> [About this exercise] Somewhere below are a line with "grey pan: [230,355,382,453]" and a later line with "white pan: [126,260,270,330]". Output exactly those lines and all lines between them.

*** Opening Records supplied ***

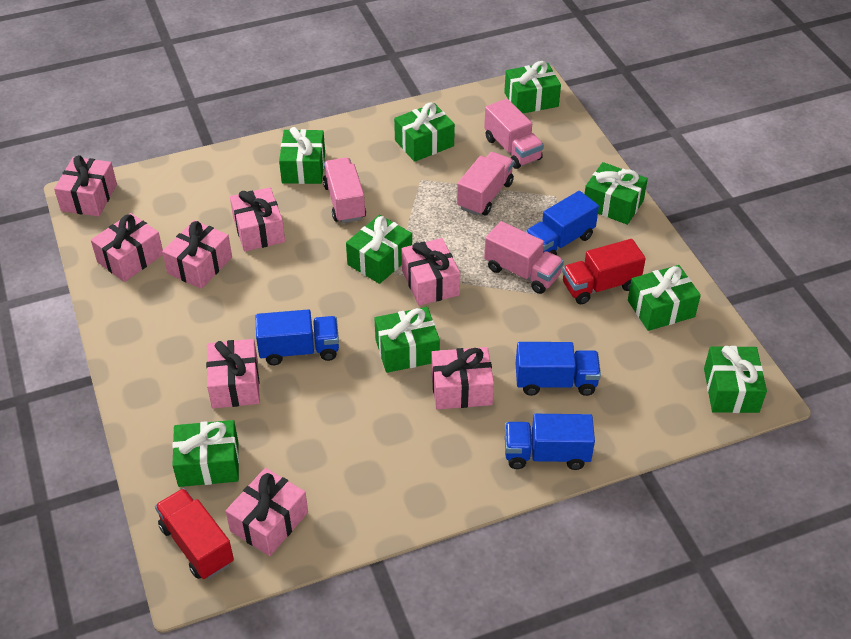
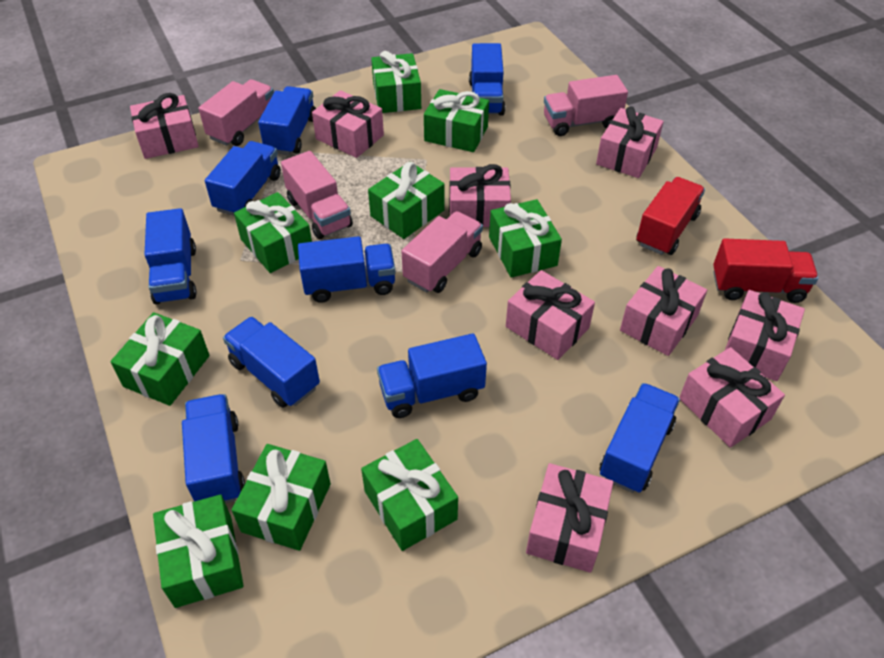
blue truck: [256,310,339,365] [505,414,595,470] [516,342,601,396] [525,191,599,256] = 4 -> [145,208,197,305] [182,394,245,503] [205,141,281,216] [223,317,320,408] [258,86,316,155] [298,236,396,303] [377,333,487,418] [469,43,505,116] [599,383,680,493] = 9
pink gift: [54,155,117,216] [91,213,163,282] [162,220,232,289] [206,339,260,409] [226,468,308,556] [230,187,285,251] [401,238,460,306] [431,347,494,409] = 8 -> [130,93,199,159] [312,90,384,158] [449,164,511,227] [506,270,595,360] [526,463,613,573] [596,106,664,178] [620,266,707,356] [679,347,785,448] [725,290,805,381] = 9

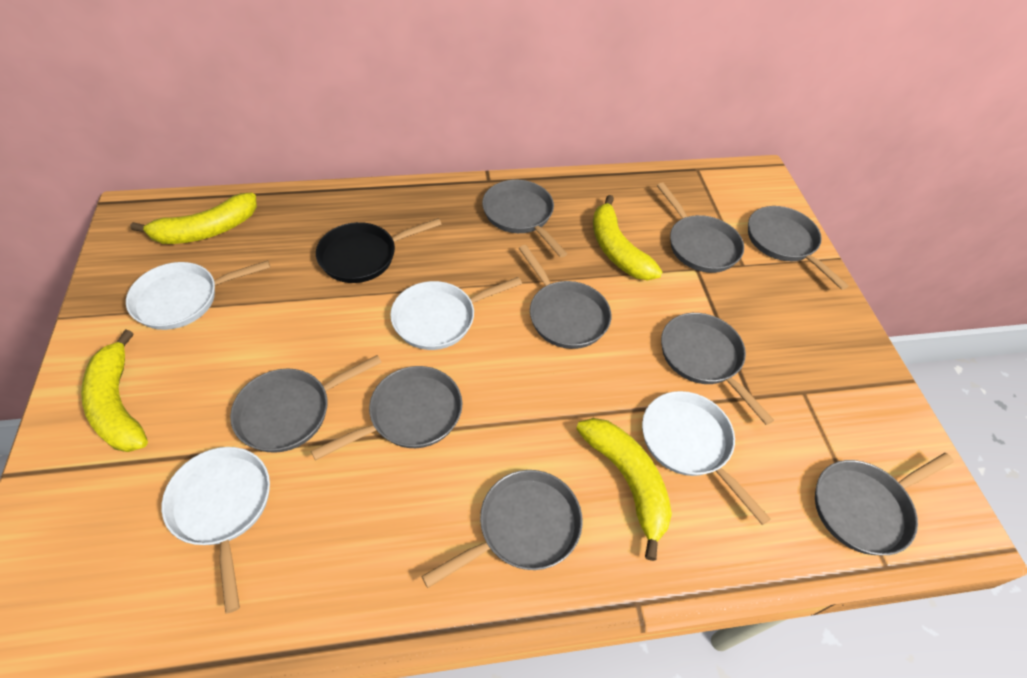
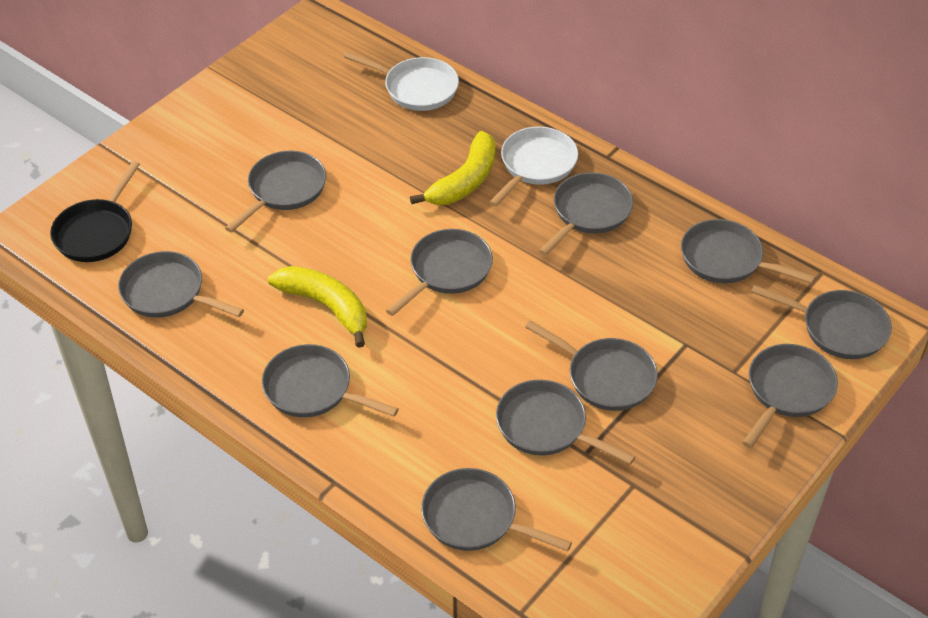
grey pan: [230,355,382,453] [311,366,462,460] [421,470,583,588] [482,180,567,258] [519,245,611,349] [657,183,744,273] [661,313,774,425] [748,206,849,290] [815,453,954,555] = 9 -> [118,251,244,318] [225,151,326,233] [262,344,399,418] [386,229,493,316] [421,468,572,551] [496,380,635,465] [525,320,658,411] [539,173,633,256] [681,219,815,284] [742,344,838,448] [751,285,892,359] = 11
white pan: [126,260,270,330] [162,447,270,613] [390,277,522,350] [642,391,771,525] = 4 -> [344,51,459,111] [489,127,578,207] = 2
yellow banana: [81,329,148,452] [130,193,257,244] [576,418,672,561] [593,195,663,280] = 4 -> [268,266,367,348] [410,131,496,205] = 2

*** Closing Records supplied ***

> [Result for this task]
grey pan: [230,355,382,453] [311,366,462,460] [421,470,583,588] [482,180,567,258] [519,245,611,349] [657,183,744,273] [661,313,774,425] [748,206,849,290] [815,453,954,555] = 9 -> [118,251,244,318] [225,151,326,233] [262,344,399,418] [386,229,493,316] [421,468,572,551] [496,380,635,465] [525,320,658,411] [539,173,633,256] [681,219,815,284] [742,344,838,448] [751,285,892,359] = 11
white pan: [126,260,270,330] [162,447,270,613] [390,277,522,350] [642,391,771,525] = 4 -> [344,51,459,111] [489,127,578,207] = 2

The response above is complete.